Please retype every entry as written, and keep the pictures out.

(Dataset excerpts)
☆ ☆ ☆
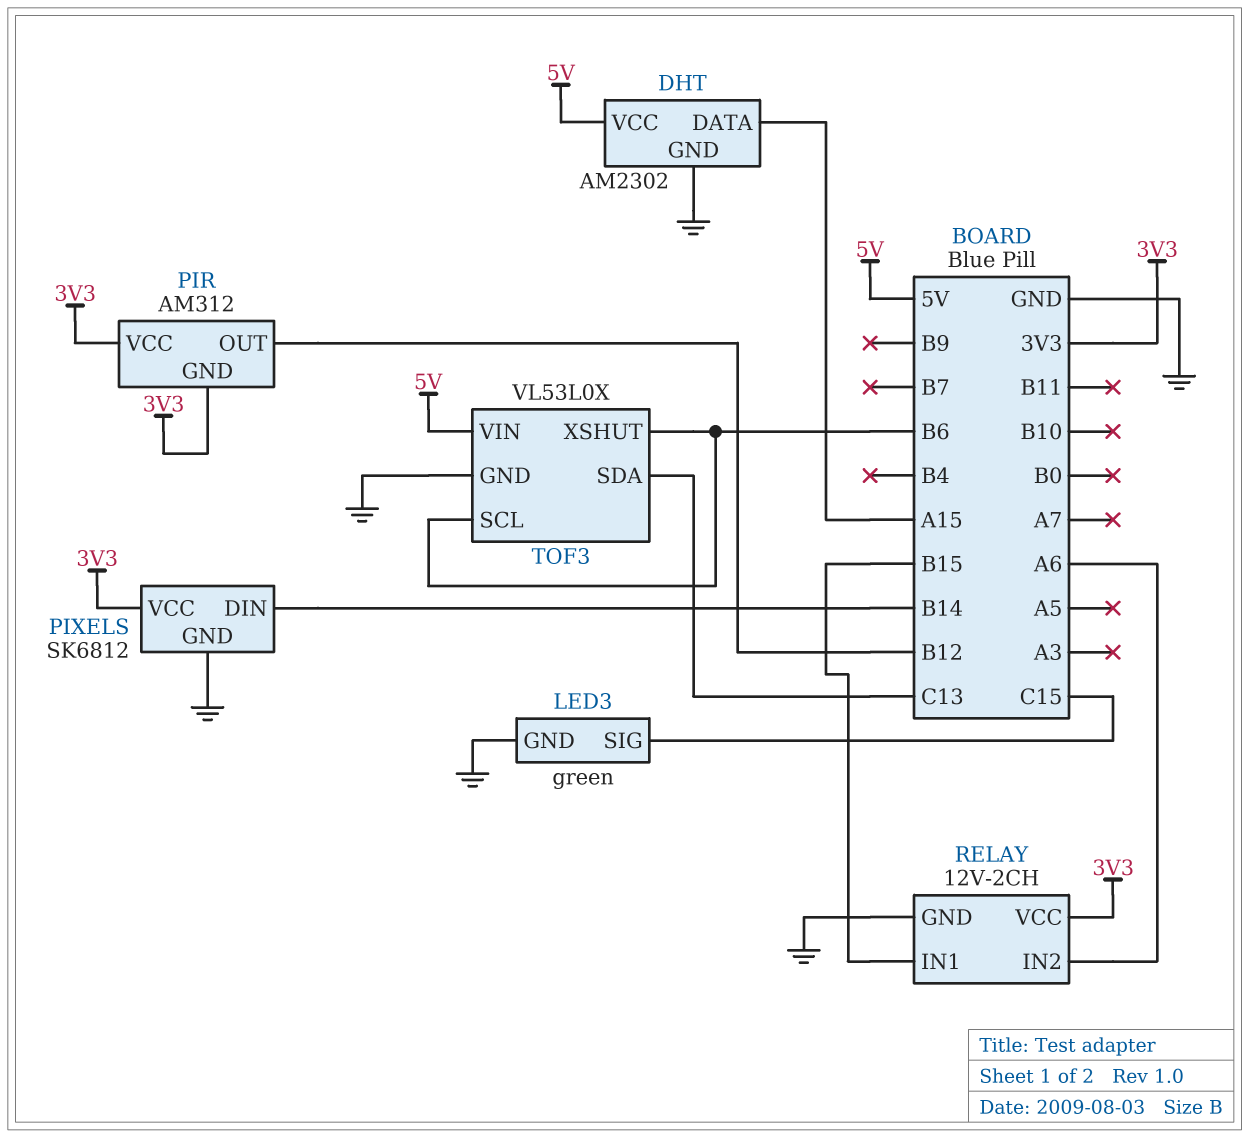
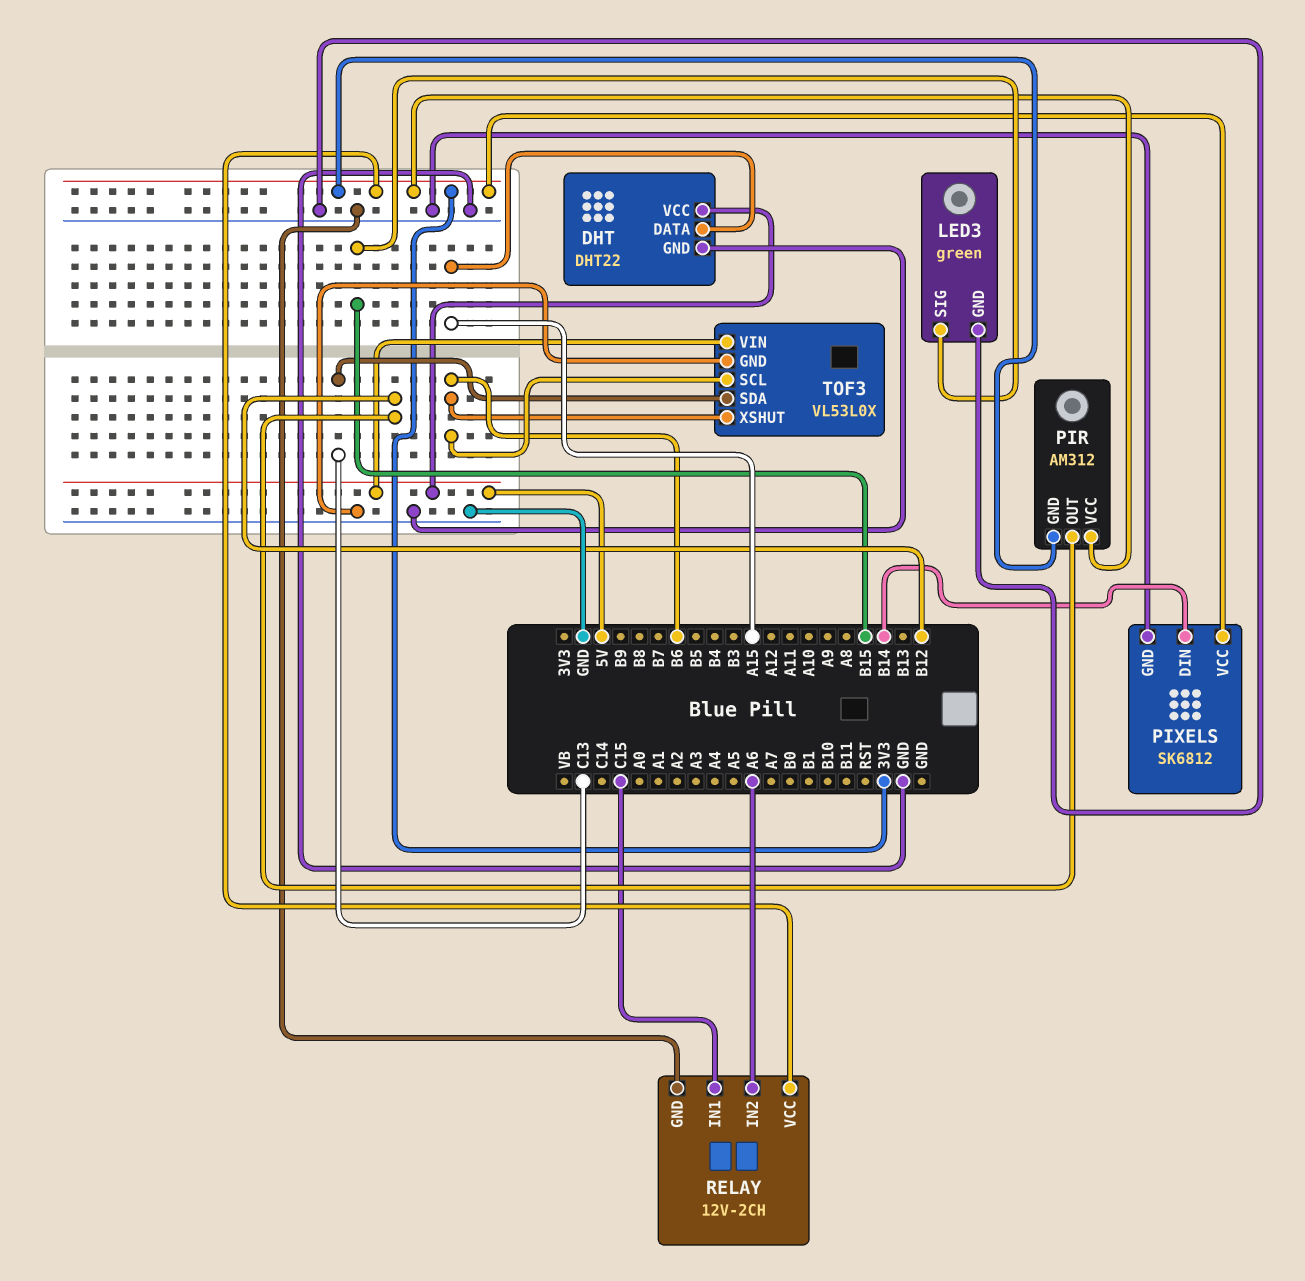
DHT: AM2302 -> DHT22
LED3 pin SIG: C15 -> B15
RELAY pin IN1: B15 -> C15

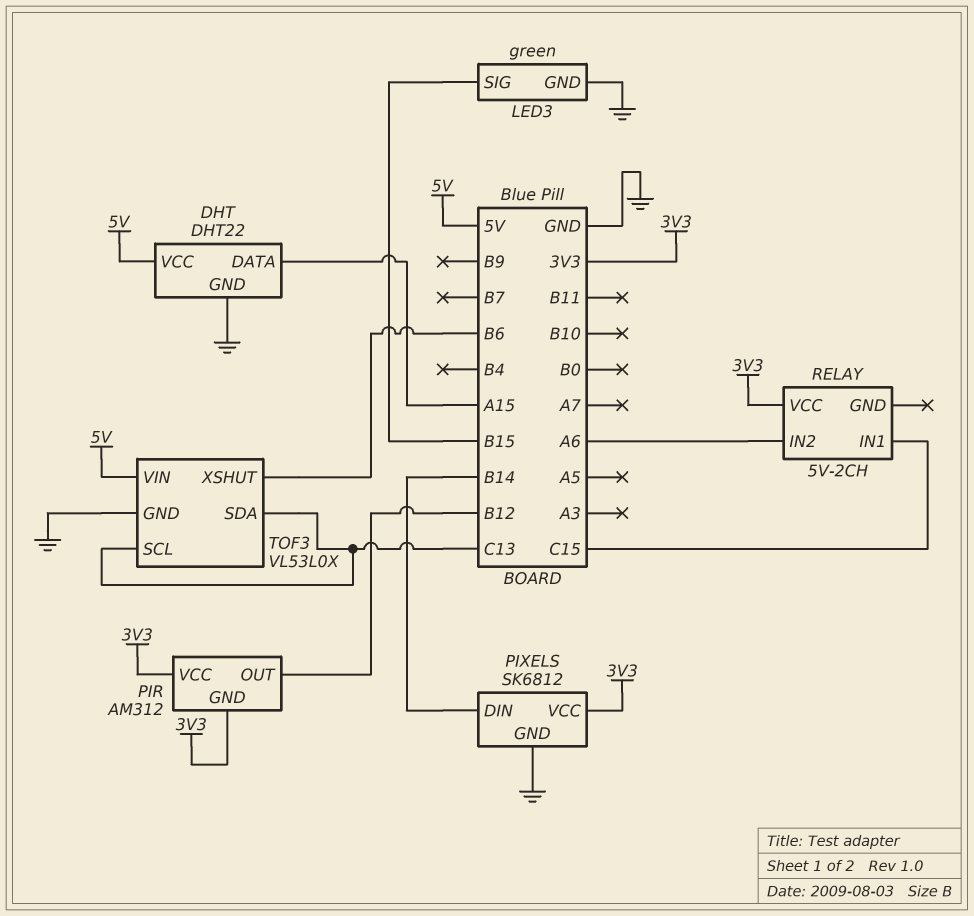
RELAY: 12V-2CH -> 5V-2CH
RELAY pin GND: GND -> none
TOF3 pin SCL: B6 -> C13

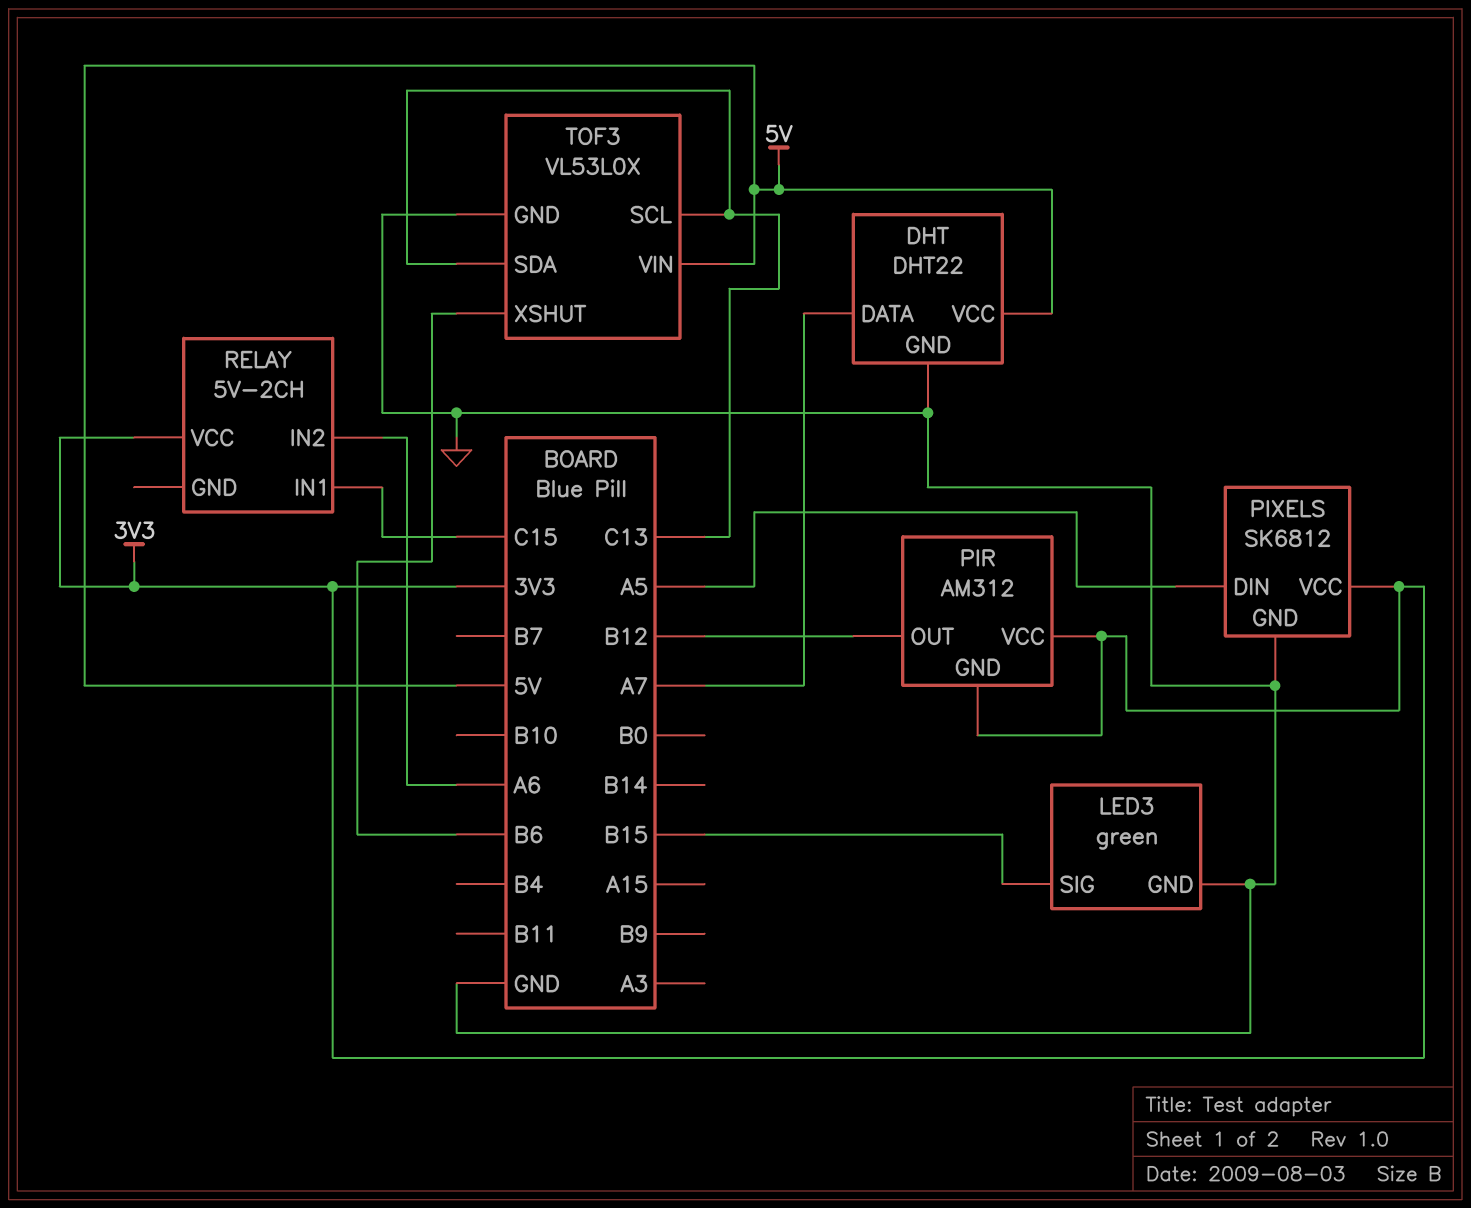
DHT pin DATA: A15 -> A7
PIXELS pin DIN: B14 -> A5

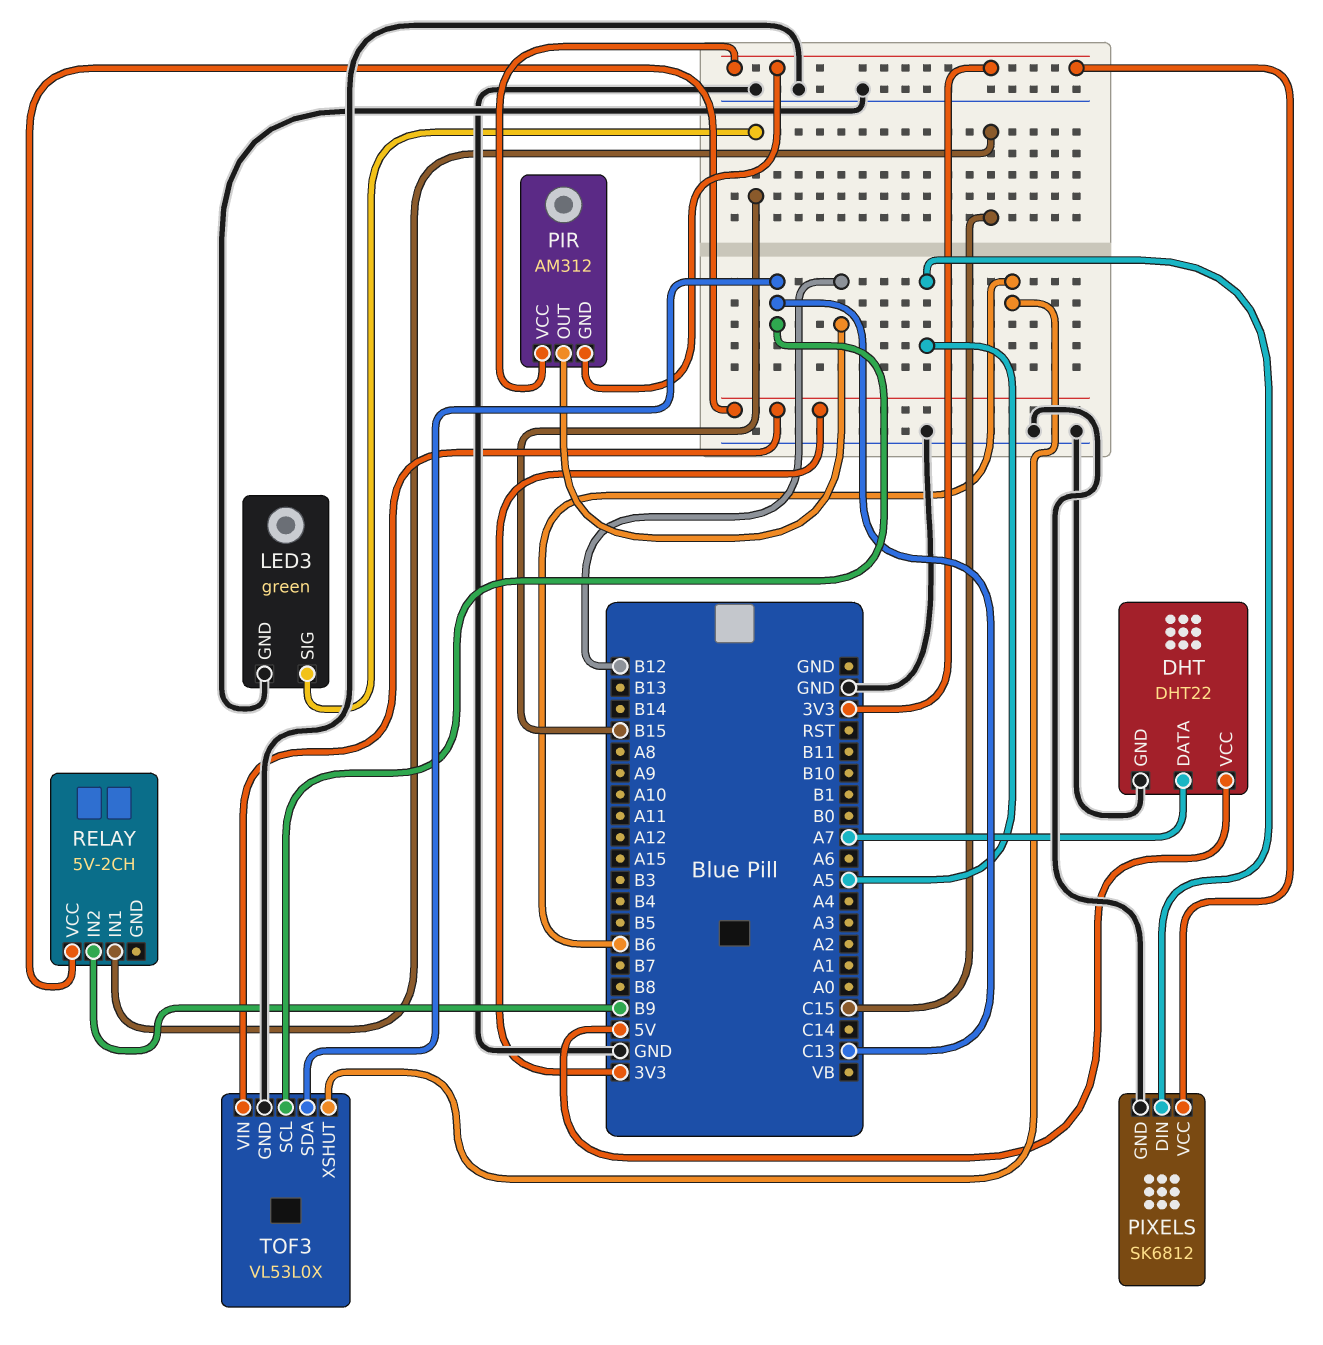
RELAY pin IN2: A6 -> B9
TOF3 pin VIN: 5V -> 3V3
☆ ☆ ☆
▶ [OUTPUT FOR THIS TASK]
DHT: AM2302 -> DHT22
LED3 pin SIG: C15 -> B15
RELAY pin IN1: B15 -> C15

RELAY: 12V-2CH -> 5V-2CH
RELAY pin GND: GND -> none
TOF3 pin SCL: B6 -> C13

DHT pin DATA: A15 -> A7
PIXELS pin DIN: B14 -> A5

RELAY pin IN2: A6 -> B9
TOF3 pin VIN: 5V -> 3V3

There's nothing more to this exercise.